### What the task requires:
Once the line with "blue 1x1 plate [127,271,184,321]" is found in the entries below, repeat it and each following line exactly, up to and including the line with "red 1x1 plate [406,186,462,229]". Add no other lines.

### Available data:
────────────────────
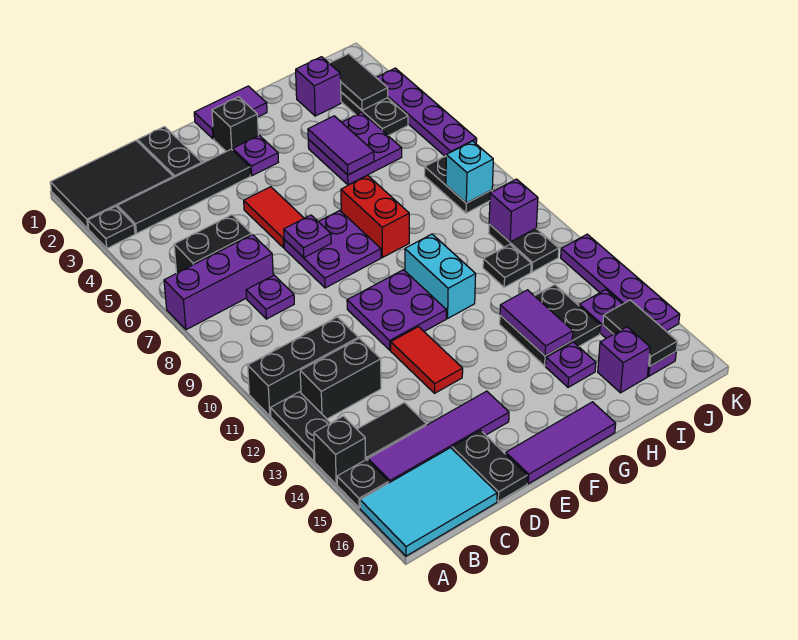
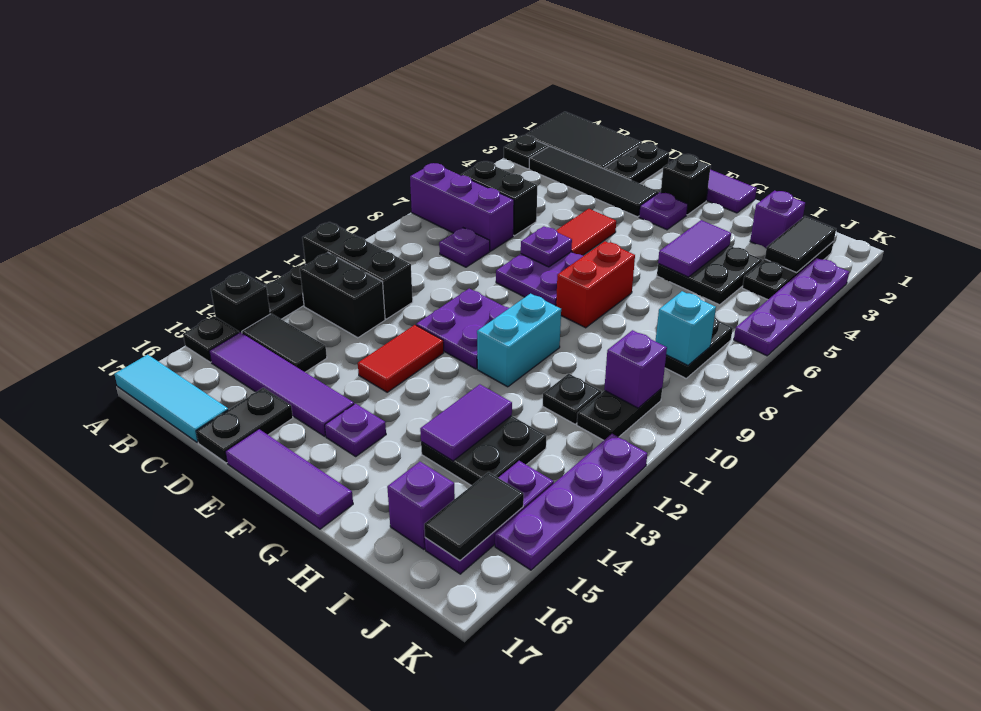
cyan 2x3 tile [360,448,497,556] -> cyan 1x3 tile [114,355,228,443]
purple 2x2 plate [308,112,402,185] -> black 2x2 plate [657,245,762,305]
purple 1x1 plate [546,342,596,387] -> purple 1x1 plate moved to [325,403,386,456]

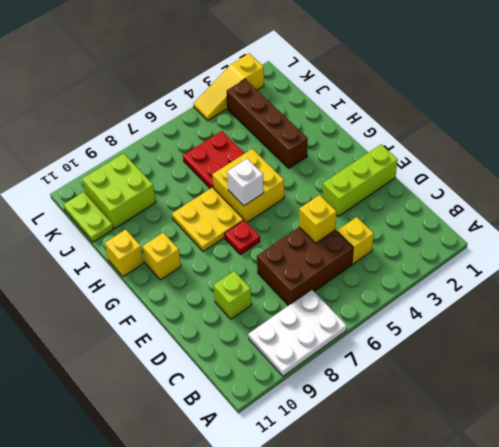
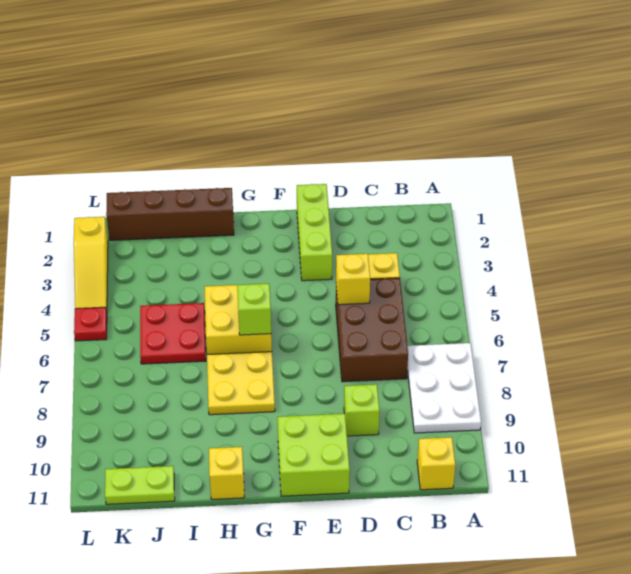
red 1x1 plate [224,220,260,255] -> red 1x1 plate moved to [74,307,107,341]
white 1x1 brick [227,159,264,206] -> lime 1x1 brick [237,284,271,335]
yellow 1x1 brick [143,233,181,280] -> yellow 1x1 brick moved to [417,437,455,490]
brown 1x4 brick [227,79,308,168] -> brown 1x4 brick moved to [106,188,234,240]
lime 2x2 brick [82,153,156,229] -> lime 2x2 brick moved to [278,414,350,496]

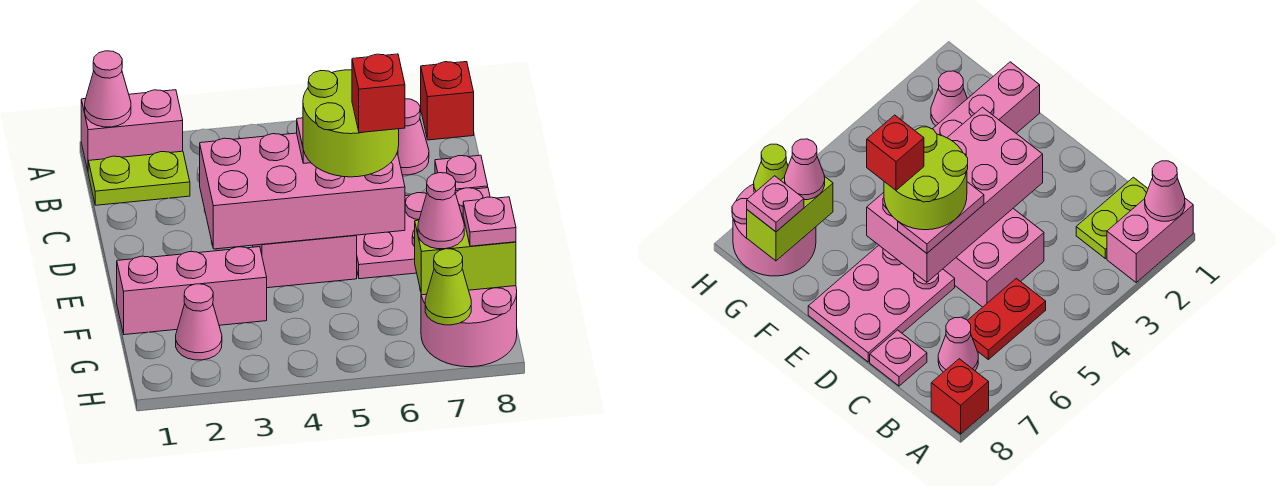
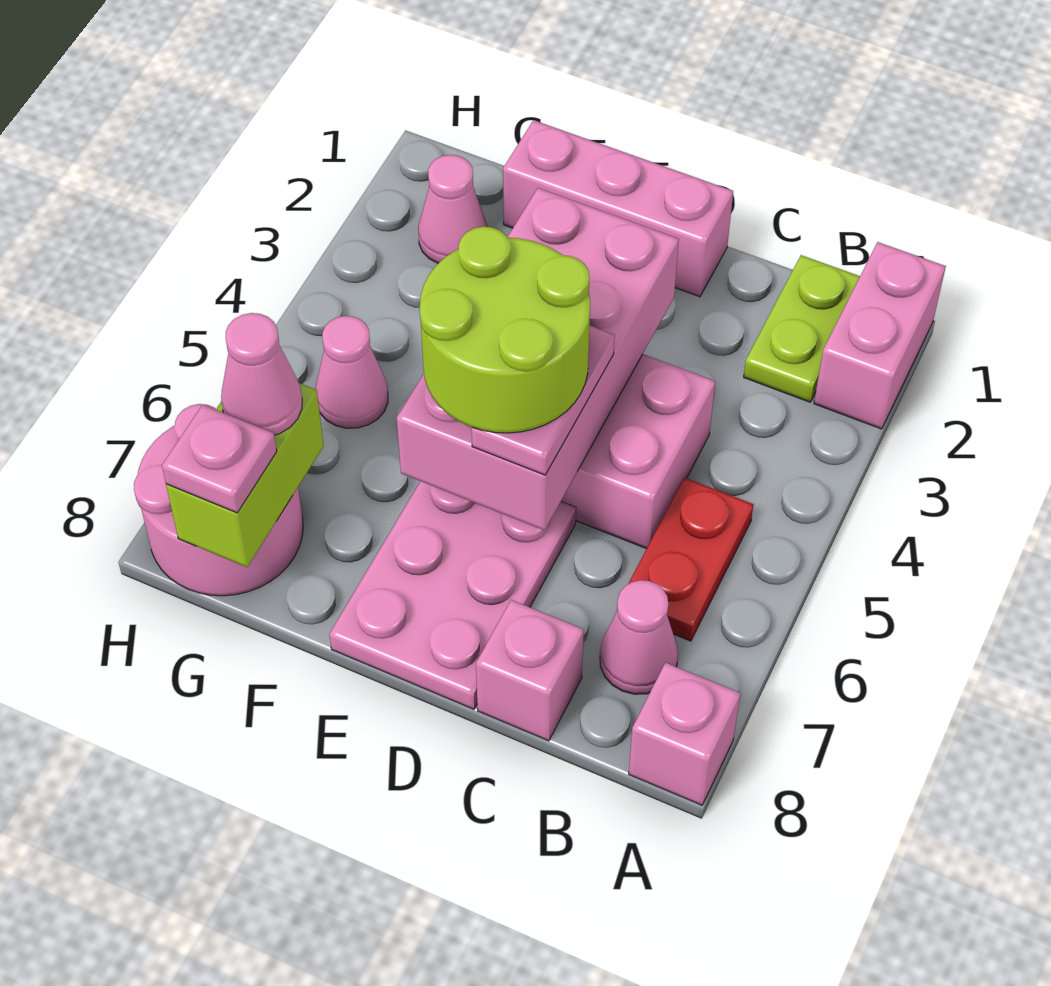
pink 1x1 cone [85,51,131,127] -> pink 1x1 cone moved to [316,316,388,428]
red 1x1 brick [420,62,474,140] -> pink 1x1 brick [629,663,740,805]
pink 1x1 plate [435,155,488,191] -> pink 1x1 brick [476,600,584,741]
red 1x1 brick [352,54,405,133] -> none
pink 1x3 brick [117,247,267,335] -> pink 1x3 brick turned to [503,120,733,297]
lime 1x1 cone [425,249,471,325] -> none

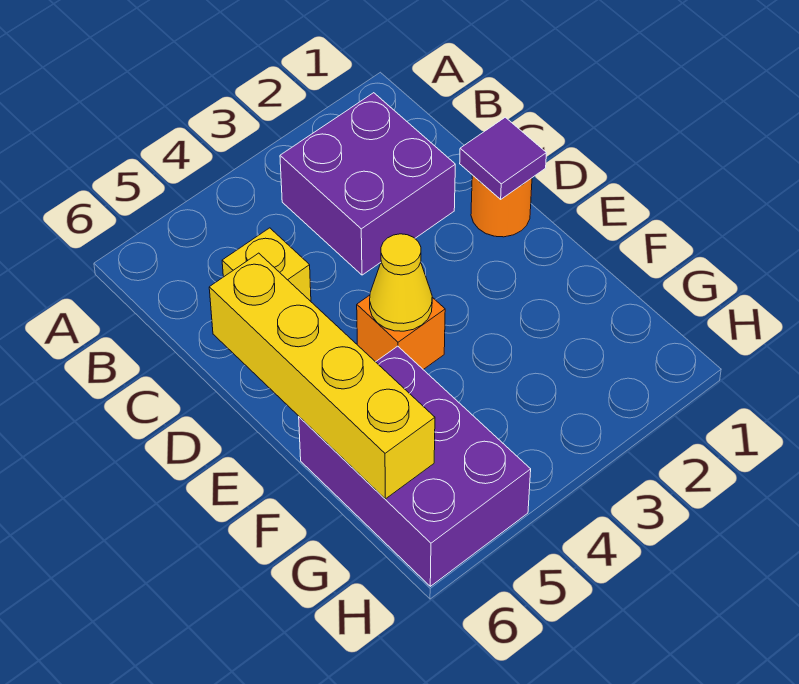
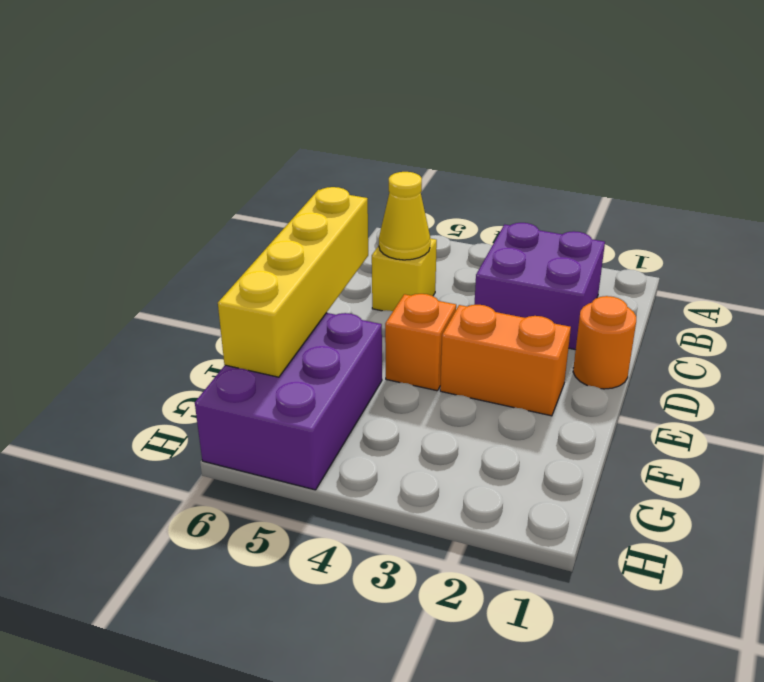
purple 1x1 tile [460,117,546,199] -> none
none -> orange 1x2 brick [440,305,571,416]
yellow 1x1 cone [370,234,432,331] -> yellow 1x1 cone moved to [379,172,430,260]

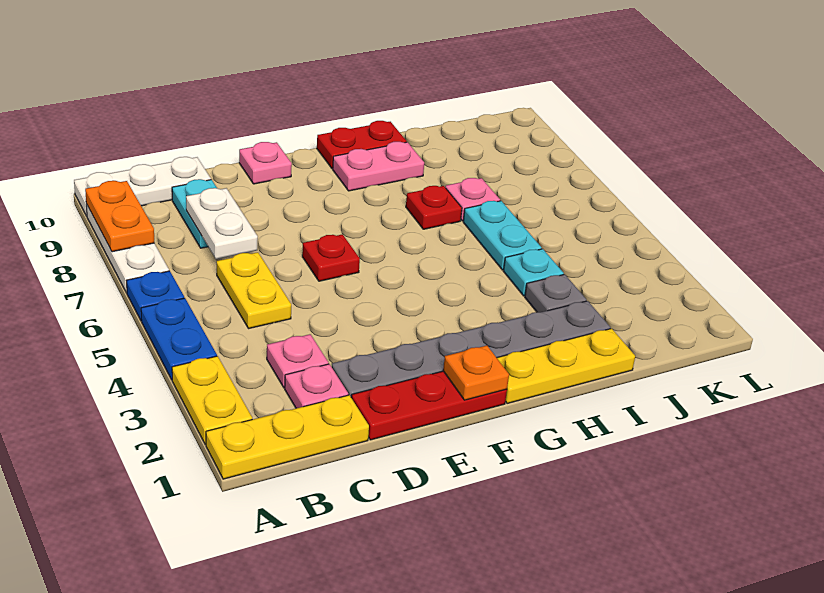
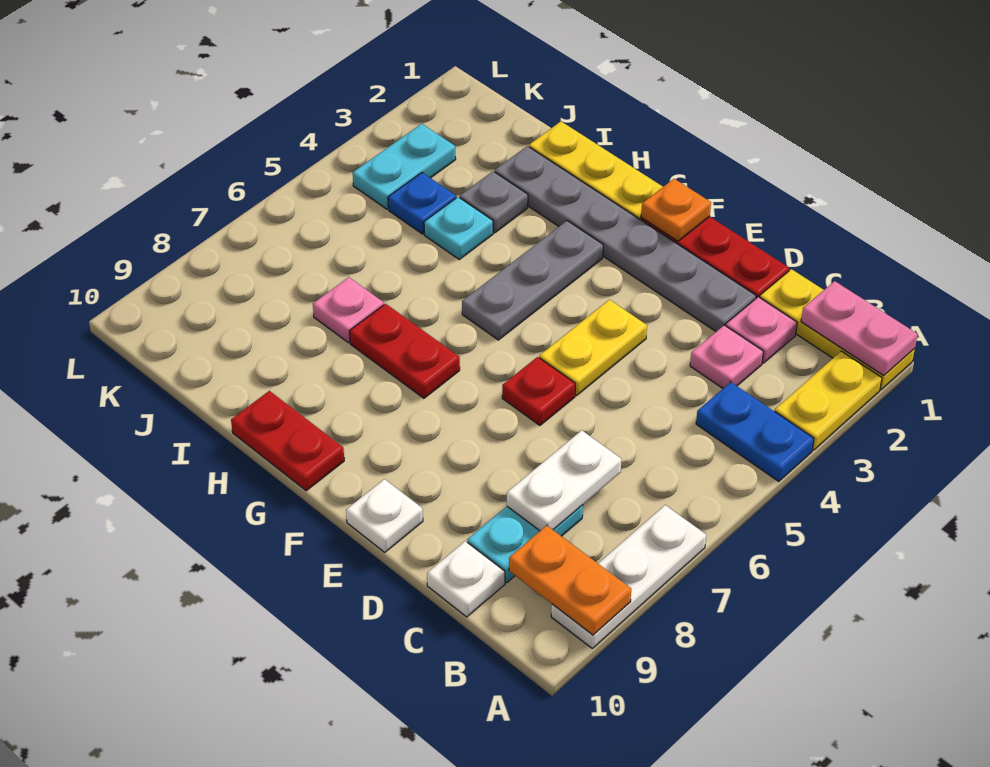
blue 1x2 plate [141,298,217,380] -> blue 1x2 plate turned to [696,382,814,482]
blue 1x1 plate [127,271,184,321] -> blue 1x1 plate moved to [388,173,456,234]
orange 1x2 plate [85,181,154,252] -> orange 1x2 plate turned to [509,526,631,635]
white 1x3 plate [74,157,211,216] -> white 1x1 plate [427,541,505,617]
yellow 1x2 plate [217,252,291,329] -> yellow 1x2 plate moved to [539,300,647,395]
pink 1x1 plate [239,142,292,184] -> white 1x1 plate [346,479,423,552]
none -> grey 1x3 plate [462,221,603,340]
pink 1x2 plate [333,142,424,191] -> pink 1x2 plate moved to [801,281,918,376]
red 1x1 plate [406,186,462,229] -> red 1x2 plate [350,304,460,398]
cyan 1x2 plate [463,201,542,270] -> cyan 1x2 plate moved to [353,124,456,209]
────────────────────
### Task output:
blue 1x1 plate [127,271,184,321] -> blue 1x1 plate moved to [388,173,456,234]
orange 1x2 plate [85,181,154,252] -> orange 1x2 plate turned to [509,526,631,635]
white 1x3 plate [74,157,211,216] -> white 1x1 plate [427,541,505,617]
yellow 1x2 plate [217,252,291,329] -> yellow 1x2 plate moved to [539,300,647,395]
pink 1x1 plate [239,142,292,184] -> white 1x1 plate [346,479,423,552]
none -> grey 1x3 plate [462,221,603,340]
pink 1x2 plate [333,142,424,191] -> pink 1x2 plate moved to [801,281,918,376]
red 1x1 plate [406,186,462,229] -> red 1x2 plate [350,304,460,398]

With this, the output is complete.